WHAT YOU SHOULD DO >> Could you write out exactly, and only, the lines from the one containing "R1: none -> 12 (GND, N10)" through the last line of the data, leaving out all pictures?

DATA FOR THE TASK >>
::::

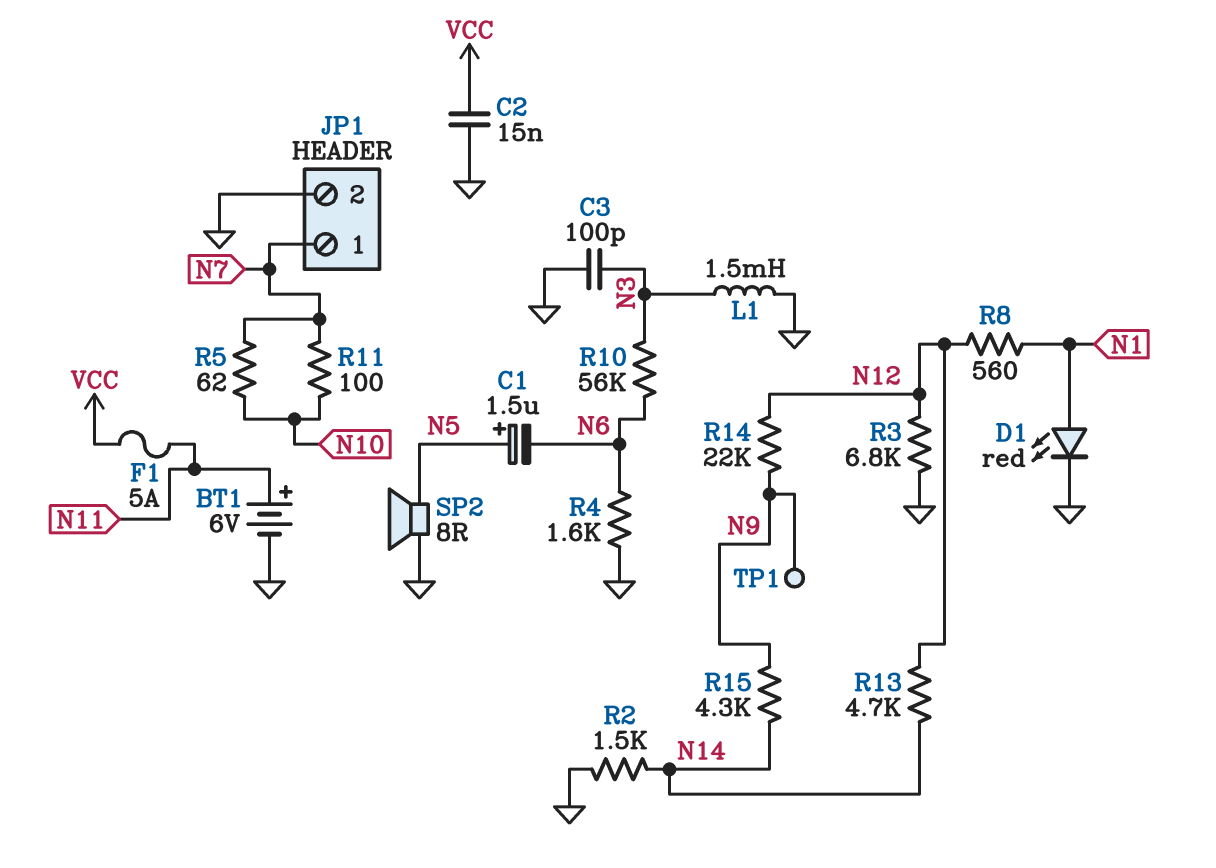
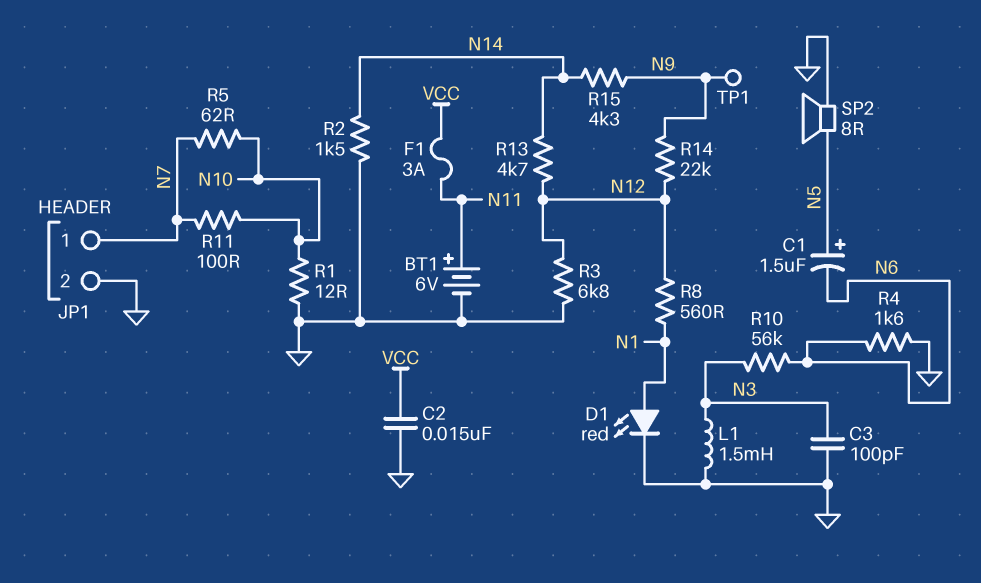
F1: 5A (N11, VCC) -> 3A (N11, VCC)
R1: none -> 12 (GND, N10)

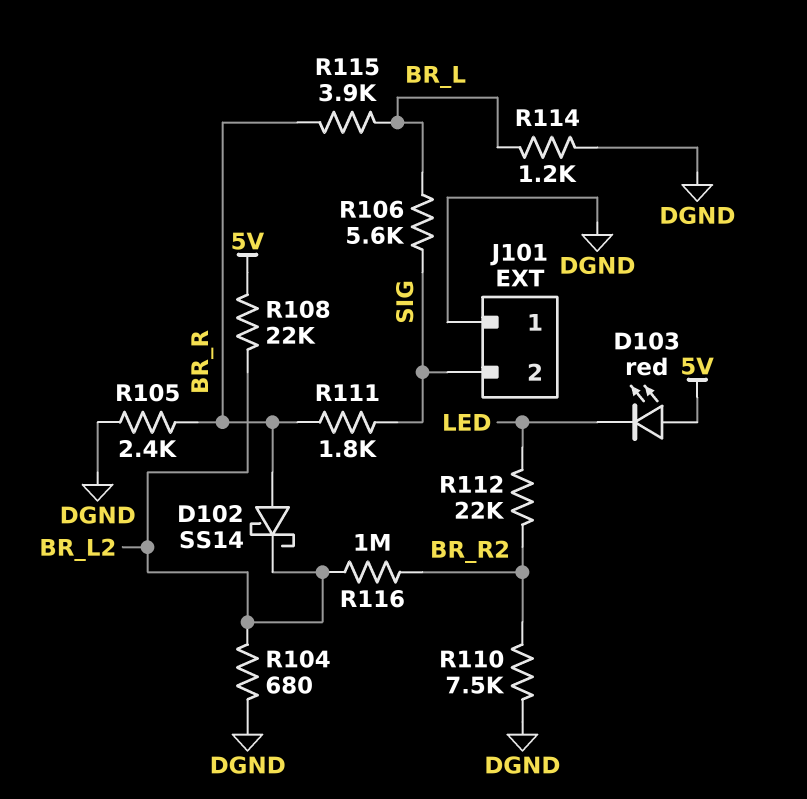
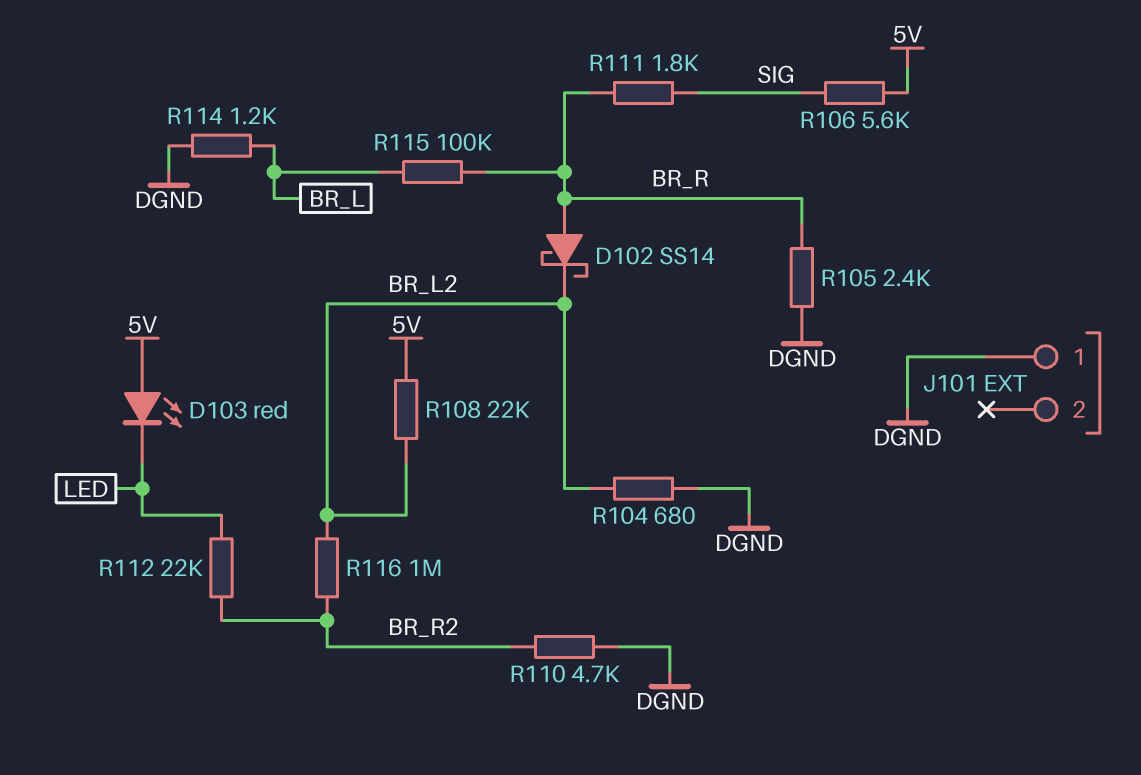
J101 pin 2: SIG -> none
R106: 5.6k (BR_L, SIG) -> 5.6k (5V, SIG)
R110: 7.5k (BR_R2, DGND) -> 4.7k (BR_R2, DGND)
R115: 3.9k (BR_L, BR_R) -> 100k (BR_L, BR_R)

::::

OUTPUT >>
R1: none -> 12 (GND, N10)

J101 pin 2: SIG -> none
R106: 5.6k (BR_L, SIG) -> 5.6k (5V, SIG)
R110: 7.5k (BR_R2, DGND) -> 4.7k (BR_R2, DGND)
R115: 3.9k (BR_L, BR_R) -> 100k (BR_L, BR_R)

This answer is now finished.